Copy every one of the lines below word for word, leaving out the pictures.

(Stored entries)
⟨

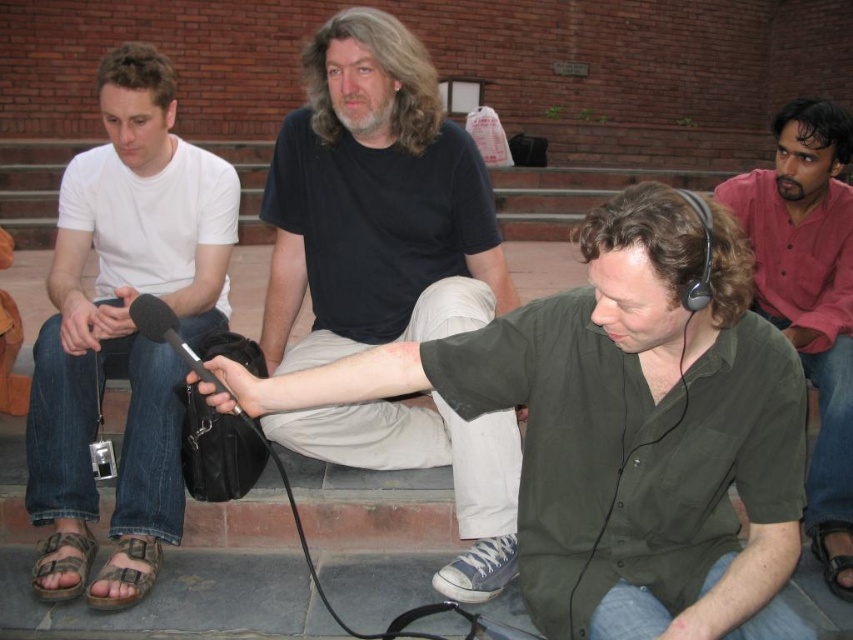
Which is more to the right, black matte shirt at center or black matte microphone at center?

Positioned to the right is black matte shirt at center.

What do you see at coordinates (375, 204) in the screenshot? Image resolution: width=853 pixels, height=640 pixels. I see `black matte shirt at center` at bounding box center [375, 204].

Does point (293, 225) come farther from viewer compared to point (155, 323)?

Yes, point (293, 225) is farther from viewer.

Find the location of `black matte shirt at center`. black matte shirt at center is located at coordinates (375, 204).

Consider the image. Who is more distant from viewer, (845, 323) or (141, 586)?

The point (845, 323) is more distant.

Locate an element on the screen. The height and width of the screenshot is (640, 853). green shirt at center is located at coordinates (808, 275).

Locate an element on the screen. This screenshot has width=853, height=640. green shirt at center is located at coordinates (808, 275).

What do you see at coordinates (62, 563) in the screenshot?
I see `brown canvas sandal at lower left` at bounding box center [62, 563].

Between brown canvas sandal at lower left and black matte microphone at center, which one appears on the right side from the viewer's perspective?

Positioned to the right is black matte microphone at center.

Measure the distance between brown canvas sandal at lower left and camera.

brown canvas sandal at lower left and camera are 2.43 meters apart.

At what (x,y) coordinates should I click in order to perform the action: click on brown canvas sandal at lower left. Please return your answer as a coordinate pair (x, y). Looking at the image, I should click on (62, 563).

⟩

SOLUTION TO THIS TASK:
Which is more to the right, black matte shirt at center or black matte microphone at center?

Positioned to the right is black matte shirt at center.

What do you see at coordinates (375, 204) in the screenshot? Image resolution: width=853 pixels, height=640 pixels. I see `black matte shirt at center` at bounding box center [375, 204].

Does point (293, 225) come farther from viewer compared to point (155, 323)?

Yes, point (293, 225) is farther from viewer.

Find the location of `black matte shirt at center`. black matte shirt at center is located at coordinates (375, 204).

Consider the image. Who is more distant from viewer, (845, 323) or (141, 586)?

The point (845, 323) is more distant.

Locate an element on the screen. The height and width of the screenshot is (640, 853). green shirt at center is located at coordinates (808, 275).

Locate an element on the screen. This screenshot has width=853, height=640. green shirt at center is located at coordinates (808, 275).

What do you see at coordinates (62, 563) in the screenshot?
I see `brown canvas sandal at lower left` at bounding box center [62, 563].

Between brown canvas sandal at lower left and black matte microphone at center, which one appears on the right side from the viewer's perspective?

Positioned to the right is black matte microphone at center.

Measure the distance between brown canvas sandal at lower left and camera.

brown canvas sandal at lower left and camera are 2.43 meters apart.

At what (x,y) coordinates should I click in order to perform the action: click on brown canvas sandal at lower left. Please return your answer as a coordinate pair (x, y). Looking at the image, I should click on (62, 563).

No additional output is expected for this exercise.